### AIM OF THE TASK
Transcribe every entry exactly; the images stay out.
== TASK INPUTS ==
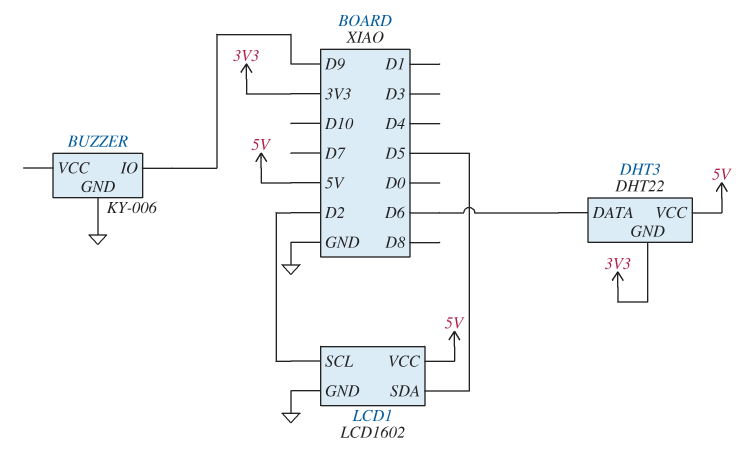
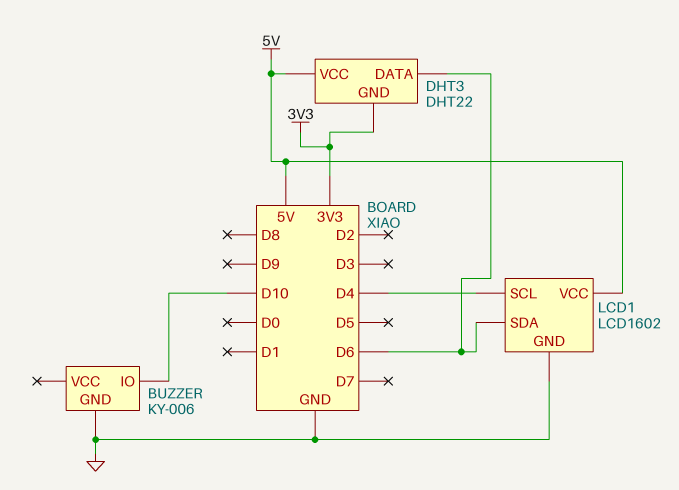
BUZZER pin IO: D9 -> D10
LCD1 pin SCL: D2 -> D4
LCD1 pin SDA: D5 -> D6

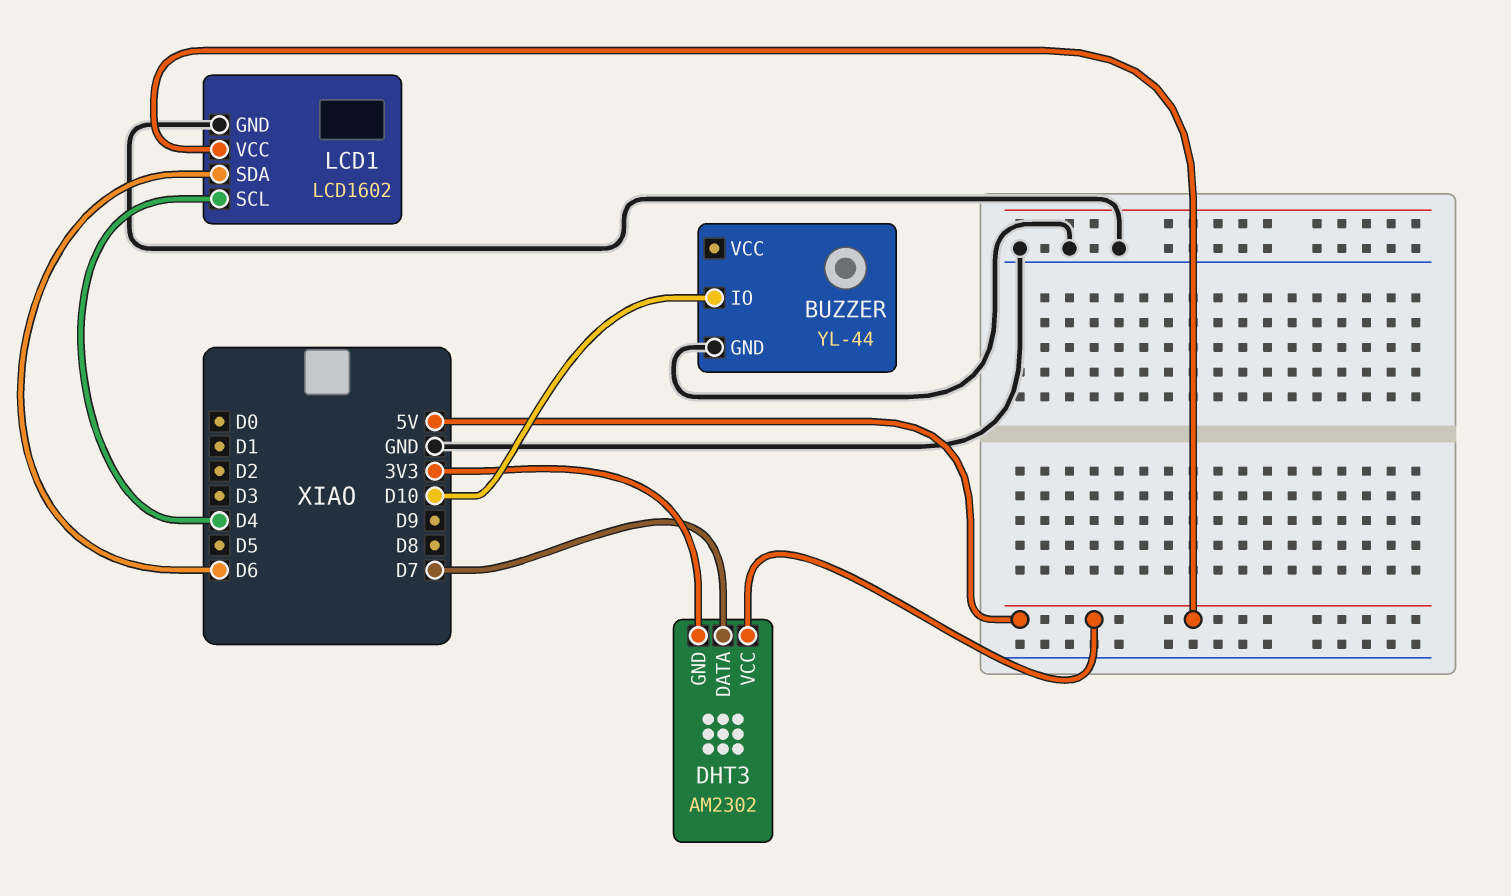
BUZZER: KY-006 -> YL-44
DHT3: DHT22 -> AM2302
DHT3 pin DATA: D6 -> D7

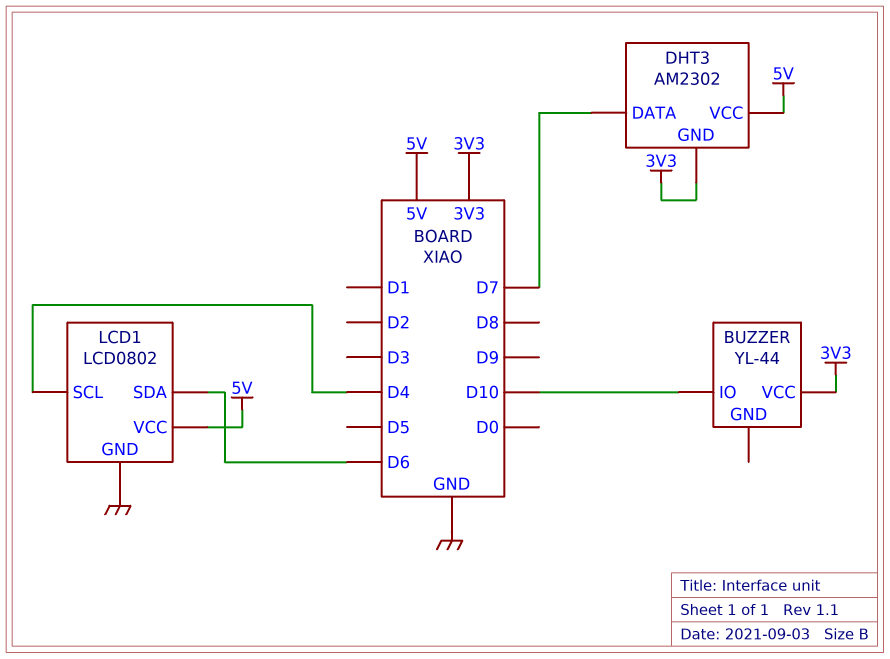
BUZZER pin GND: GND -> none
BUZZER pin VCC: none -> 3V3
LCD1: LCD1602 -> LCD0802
===
### WRITTEN ANSWER
BUZZER pin IO: D9 -> D10
LCD1 pin SCL: D2 -> D4
LCD1 pin SDA: D5 -> D6

BUZZER: KY-006 -> YL-44
DHT3: DHT22 -> AM2302
DHT3 pin DATA: D6 -> D7

BUZZER pin GND: GND -> none
BUZZER pin VCC: none -> 3V3
LCD1: LCD1602 -> LCD0802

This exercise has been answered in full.